Work to be completed -> Reproduce the opening lines of the records exactly, please, stopping after the line that contains "(372, 92) = (422, 197): yellow".

Excerpted records ->
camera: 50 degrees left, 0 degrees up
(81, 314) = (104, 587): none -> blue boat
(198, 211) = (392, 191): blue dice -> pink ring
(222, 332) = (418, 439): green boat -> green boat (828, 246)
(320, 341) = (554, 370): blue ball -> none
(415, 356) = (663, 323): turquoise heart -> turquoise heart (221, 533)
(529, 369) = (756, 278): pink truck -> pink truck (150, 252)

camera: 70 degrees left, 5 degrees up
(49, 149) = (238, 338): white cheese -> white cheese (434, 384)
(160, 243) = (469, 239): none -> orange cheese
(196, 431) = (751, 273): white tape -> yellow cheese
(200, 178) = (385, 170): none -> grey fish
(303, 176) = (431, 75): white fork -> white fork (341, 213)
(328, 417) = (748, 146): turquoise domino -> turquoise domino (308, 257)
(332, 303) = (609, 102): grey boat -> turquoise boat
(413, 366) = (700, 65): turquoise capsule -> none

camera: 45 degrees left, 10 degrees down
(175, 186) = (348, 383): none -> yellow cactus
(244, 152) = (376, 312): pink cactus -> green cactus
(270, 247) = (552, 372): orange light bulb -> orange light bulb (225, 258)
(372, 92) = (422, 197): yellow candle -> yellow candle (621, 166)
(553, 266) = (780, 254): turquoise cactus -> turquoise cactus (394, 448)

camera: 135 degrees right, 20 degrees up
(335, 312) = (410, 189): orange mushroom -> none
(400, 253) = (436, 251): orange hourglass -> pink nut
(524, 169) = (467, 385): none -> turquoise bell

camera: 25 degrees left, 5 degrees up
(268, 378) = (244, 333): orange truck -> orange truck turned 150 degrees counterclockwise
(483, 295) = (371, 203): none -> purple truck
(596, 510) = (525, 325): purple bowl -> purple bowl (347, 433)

Answer for the task ->
camera: 50 degrees left, 0 degrees up
(81, 314) = (104, 587): none -> blue boat
(198, 211) = (392, 191): blue dice -> pink ring
(222, 332) = (418, 439): green boat -> green boat (828, 246)
(320, 341) = (554, 370): blue ball -> none
(415, 356) = (663, 323): turquoise heart -> turquoise heart (221, 533)
(529, 369) = (756, 278): pink truck -> pink truck (150, 252)

camera: 70 degrees left, 5 degrees up
(49, 149) = (238, 338): white cheese -> white cheese (434, 384)
(160, 243) = (469, 239): none -> orange cheese
(196, 431) = (751, 273): white tape -> yellow cheese
(200, 178) = (385, 170): none -> grey fish
(303, 176) = (431, 75): white fork -> white fork (341, 213)
(328, 417) = (748, 146): turquoise domino -> turquoise domino (308, 257)
(332, 303) = (609, 102): grey boat -> turquoise boat
(413, 366) = (700, 65): turquoise capsule -> none

camera: 45 degrees left, 10 degrees down
(175, 186) = (348, 383): none -> yellow cactus
(244, 152) = (376, 312): pink cactus -> green cactus
(270, 247) = (552, 372): orange light bulb -> orange light bulb (225, 258)
(372, 92) = (422, 197): yellow candle -> yellow candle (621, 166)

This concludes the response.